**Assignment**
Restate the records in full and exactly, with no images included.

**Information provided**
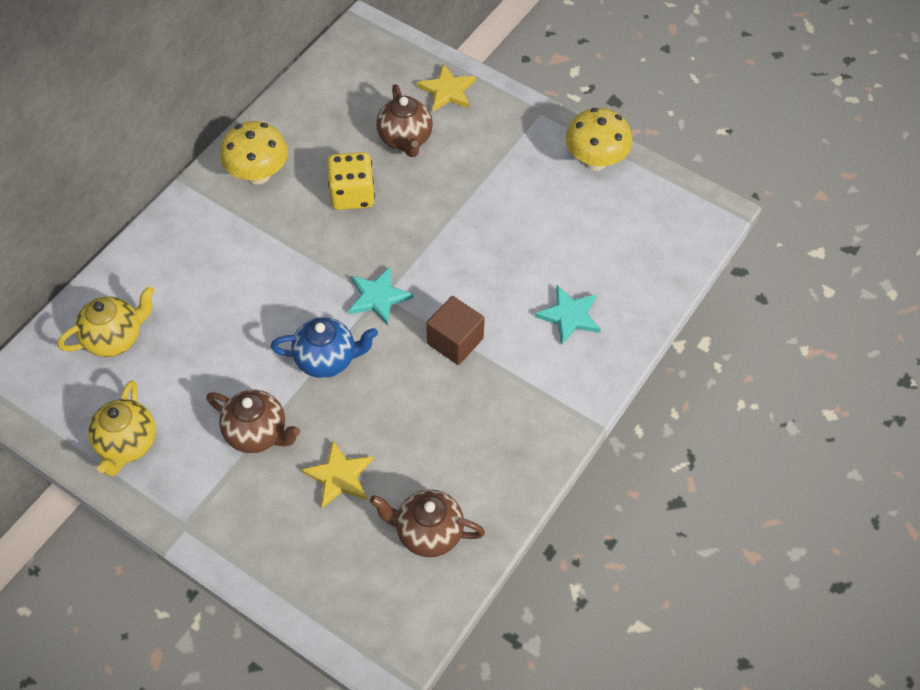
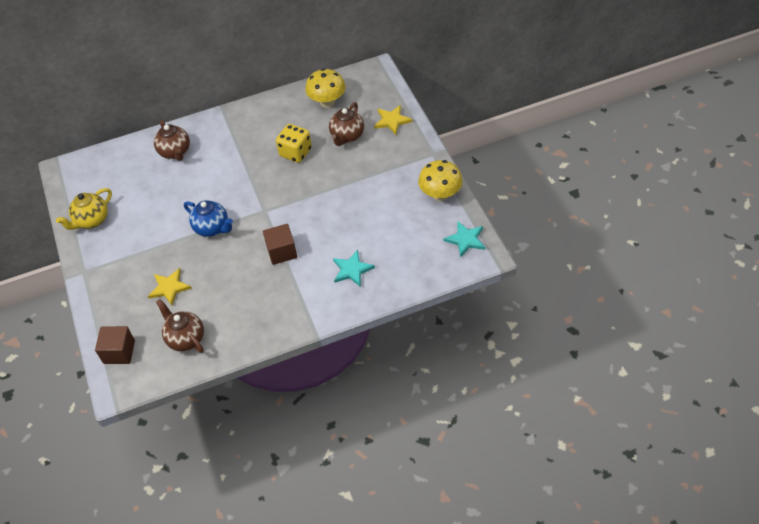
camera: 40 degrees right, 5 degrees down
(115, 338) = (128, 168): yellow teapot -> none
(257, 433) = (151, 246): brown teapot -> brown teapot (175, 152)
(258, 174) = (259, 121): yellow mushroom -> yellow mushroom (327, 102)
(348, 608) = (119, 352): none -> brown cube
(378, 297) = (263, 210): turquoise star -> turquoise star (465, 240)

**Answer for this exercise**
camera: 40 degrees right, 5 degrees down
(115, 338) = (128, 168): yellow teapot -> none
(257, 433) = (151, 246): brown teapot -> brown teapot (175, 152)
(258, 174) = (259, 121): yellow mushroom -> yellow mushroom (327, 102)
(348, 608) = (119, 352): none -> brown cube
(378, 297) = (263, 210): turquoise star -> turquoise star (465, 240)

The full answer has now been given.